• [DATA TO PROCESS]:
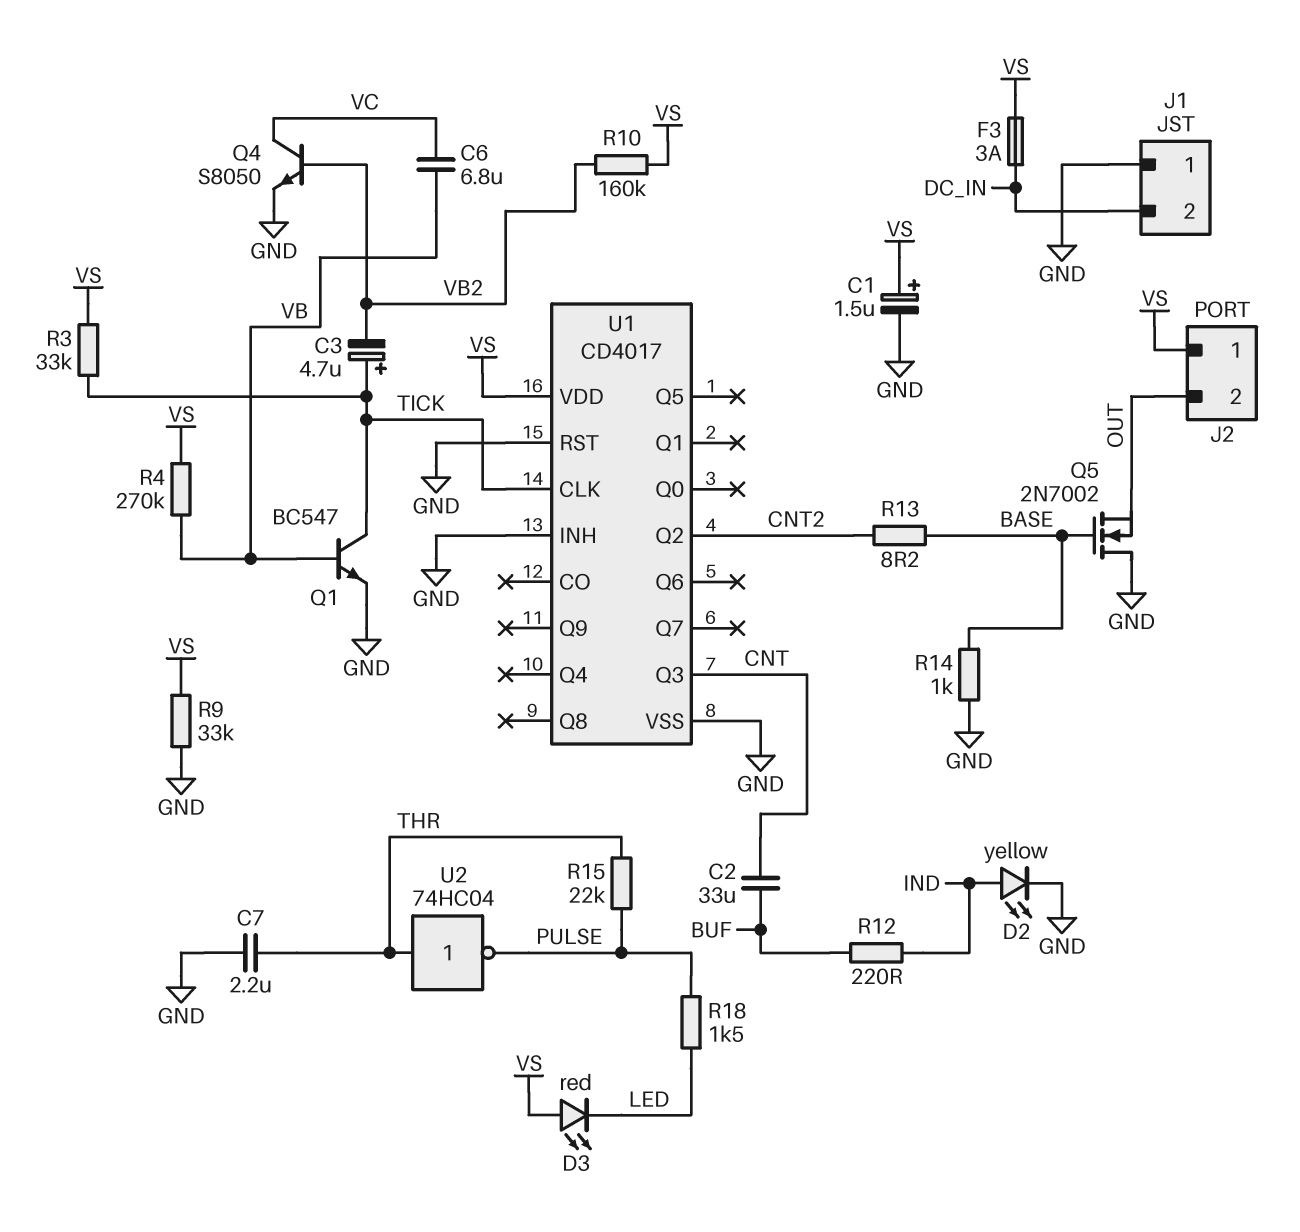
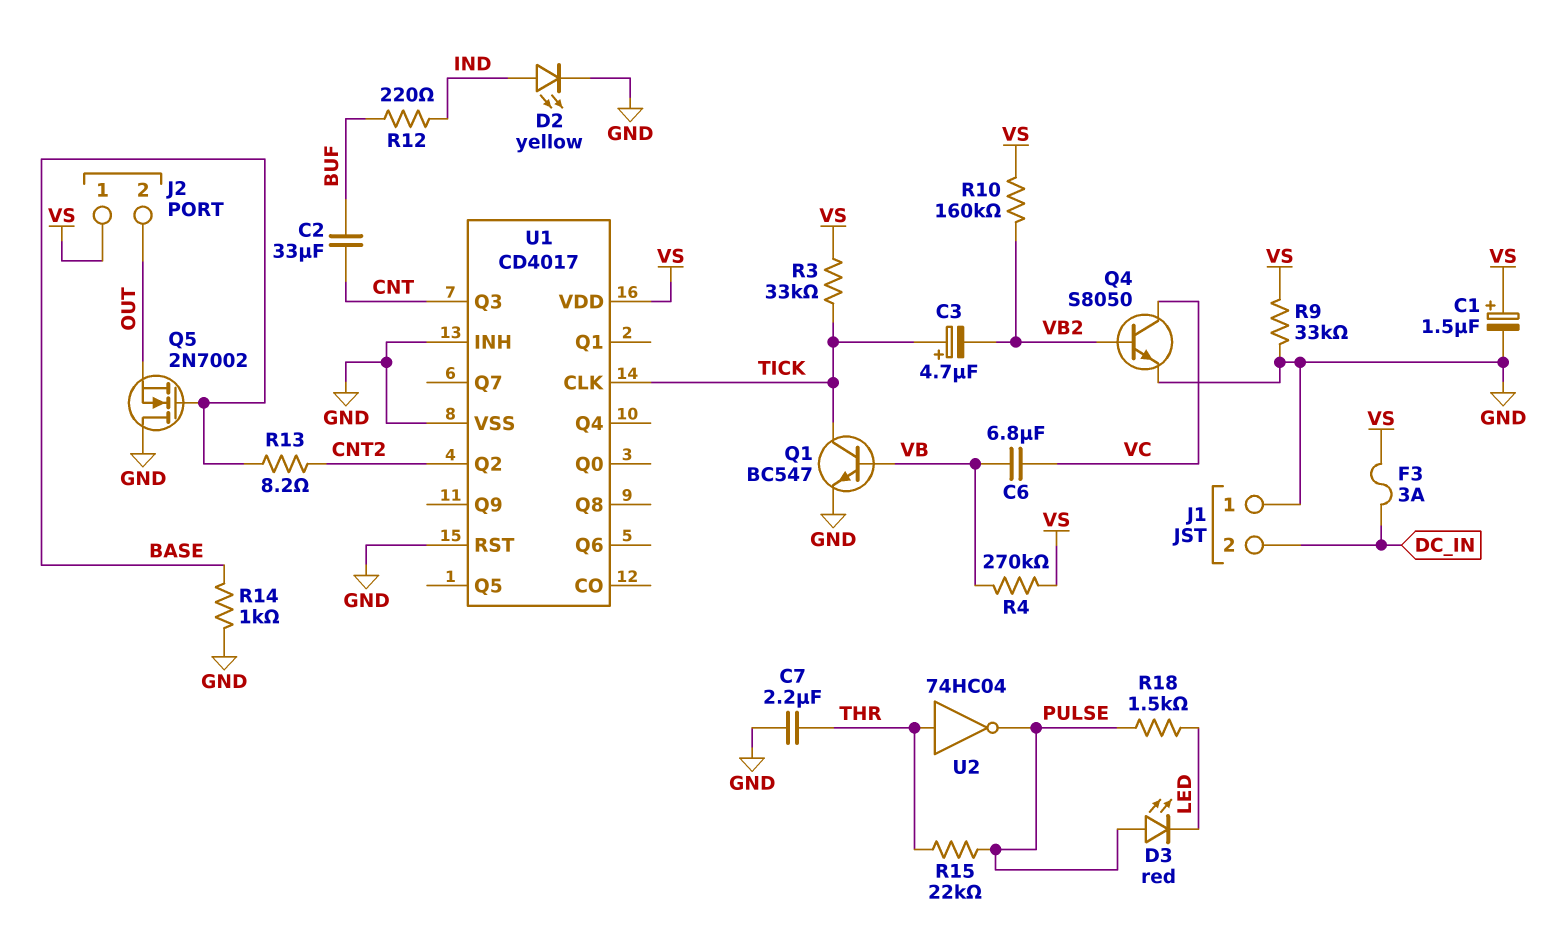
D3: LED red (A VS, K LED) -> LED red (A PULSE, K LED)

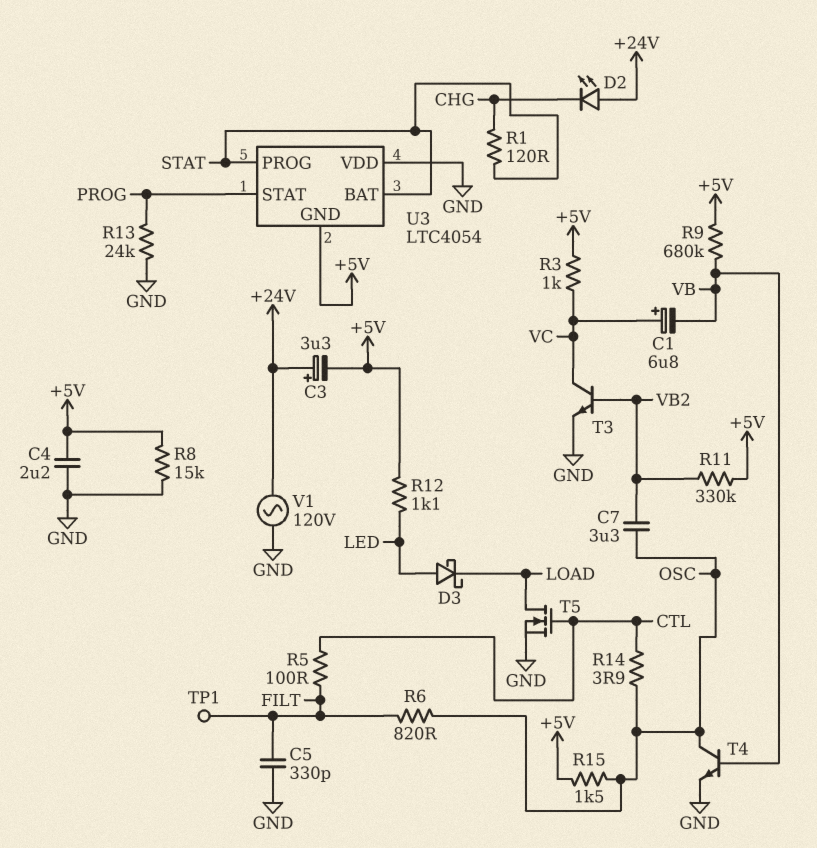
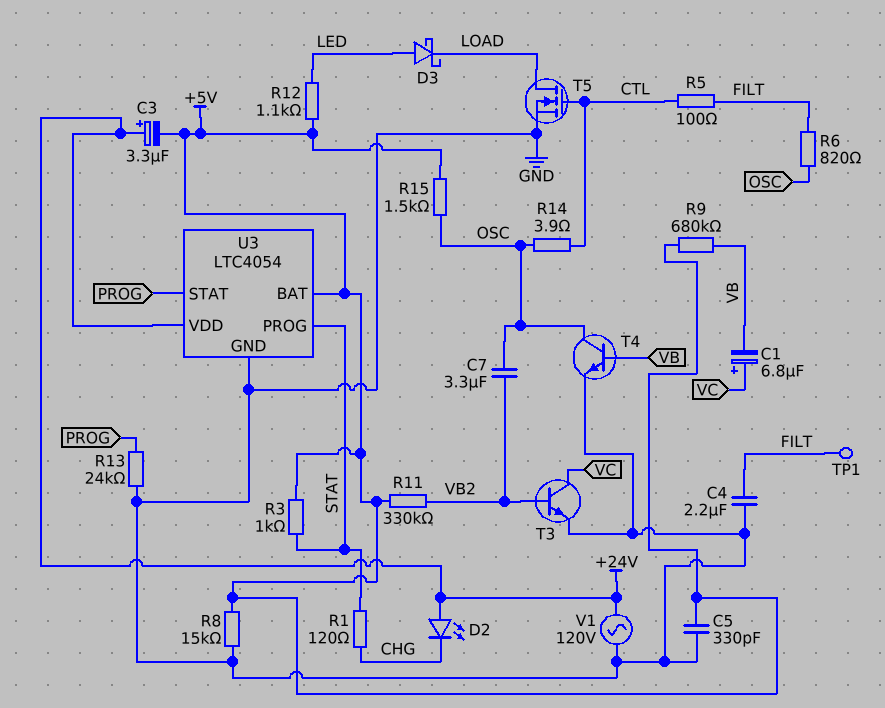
C4: 2.2uF (+5V, GND) -> 2.2uF (FILT, GND)
C5: 330pF (FILT, GND) -> 330pF (+5V, GND)
R3: 1k (+5V, VC) -> 1k (+5V, STAT)
U3 pin BAT: STAT -> +5V
U3 pin GND: +5V -> GND
U3 pin VDD: GND -> +24V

• [DIRECTIONS]: Say, as a bare number, how many lines of the data hold the string "STAT".

• [TASK RESULT]: 2